Stored data entries:
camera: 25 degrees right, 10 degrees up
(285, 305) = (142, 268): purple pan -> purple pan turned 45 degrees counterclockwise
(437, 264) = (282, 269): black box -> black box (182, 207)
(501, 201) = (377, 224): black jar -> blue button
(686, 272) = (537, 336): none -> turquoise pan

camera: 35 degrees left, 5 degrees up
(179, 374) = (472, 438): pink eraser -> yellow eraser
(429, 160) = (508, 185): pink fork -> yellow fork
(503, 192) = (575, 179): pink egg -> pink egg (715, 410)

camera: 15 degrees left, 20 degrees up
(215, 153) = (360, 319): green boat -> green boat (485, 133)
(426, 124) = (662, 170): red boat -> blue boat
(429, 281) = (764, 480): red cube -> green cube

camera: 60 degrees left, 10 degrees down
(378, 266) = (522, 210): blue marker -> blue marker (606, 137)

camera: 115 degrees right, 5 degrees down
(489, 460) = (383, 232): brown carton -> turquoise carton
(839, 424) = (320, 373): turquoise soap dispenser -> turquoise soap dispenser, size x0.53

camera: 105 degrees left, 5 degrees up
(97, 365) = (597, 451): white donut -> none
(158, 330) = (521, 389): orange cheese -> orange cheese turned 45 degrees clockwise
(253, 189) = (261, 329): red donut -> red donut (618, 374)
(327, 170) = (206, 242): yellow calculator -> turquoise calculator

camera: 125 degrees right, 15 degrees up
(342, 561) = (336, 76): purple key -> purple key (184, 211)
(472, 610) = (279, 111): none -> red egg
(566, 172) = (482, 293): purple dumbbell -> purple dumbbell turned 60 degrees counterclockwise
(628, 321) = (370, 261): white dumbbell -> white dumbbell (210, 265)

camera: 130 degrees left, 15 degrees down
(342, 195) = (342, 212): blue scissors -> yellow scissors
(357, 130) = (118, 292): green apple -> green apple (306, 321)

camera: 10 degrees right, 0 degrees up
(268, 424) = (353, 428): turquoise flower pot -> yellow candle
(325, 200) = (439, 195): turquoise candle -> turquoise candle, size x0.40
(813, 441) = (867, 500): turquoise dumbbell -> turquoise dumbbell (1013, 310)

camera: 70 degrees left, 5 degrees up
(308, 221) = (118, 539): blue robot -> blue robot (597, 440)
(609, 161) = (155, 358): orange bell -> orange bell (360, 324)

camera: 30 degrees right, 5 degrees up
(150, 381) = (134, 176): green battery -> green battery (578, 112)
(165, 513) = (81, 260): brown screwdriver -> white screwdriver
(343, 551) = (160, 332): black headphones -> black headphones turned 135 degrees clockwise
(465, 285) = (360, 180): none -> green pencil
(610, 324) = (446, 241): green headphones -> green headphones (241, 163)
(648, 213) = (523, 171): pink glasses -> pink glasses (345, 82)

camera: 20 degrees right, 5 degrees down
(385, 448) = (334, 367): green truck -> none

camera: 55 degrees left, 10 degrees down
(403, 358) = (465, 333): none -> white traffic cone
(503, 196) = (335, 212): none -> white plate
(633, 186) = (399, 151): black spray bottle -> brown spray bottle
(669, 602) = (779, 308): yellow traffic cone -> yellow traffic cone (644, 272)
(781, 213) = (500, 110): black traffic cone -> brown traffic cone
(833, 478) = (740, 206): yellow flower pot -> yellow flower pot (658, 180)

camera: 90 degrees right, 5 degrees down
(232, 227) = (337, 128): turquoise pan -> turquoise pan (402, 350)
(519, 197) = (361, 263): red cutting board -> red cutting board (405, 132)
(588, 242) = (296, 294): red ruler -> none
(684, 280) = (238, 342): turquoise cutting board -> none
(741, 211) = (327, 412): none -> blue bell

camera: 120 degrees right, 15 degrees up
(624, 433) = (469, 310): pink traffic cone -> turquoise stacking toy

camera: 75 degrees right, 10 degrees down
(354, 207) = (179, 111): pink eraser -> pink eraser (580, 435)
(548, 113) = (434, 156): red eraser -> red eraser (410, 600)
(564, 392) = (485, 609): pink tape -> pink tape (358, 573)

Required work
Beginning at the line above that contains "(813, 441) = (867, 500): turquoise", return each line exactly through the line that contains "camera: 30 degrees right, 5 degrees up", and no others.

Response area
(813, 441) = (867, 500): turquoise dumbbell -> turquoise dumbbell (1013, 310)

camera: 70 degrees left, 5 degrees up
(308, 221) = (118, 539): blue robot -> blue robot (597, 440)
(609, 161) = (155, 358): orange bell -> orange bell (360, 324)

camera: 30 degrees right, 5 degrees up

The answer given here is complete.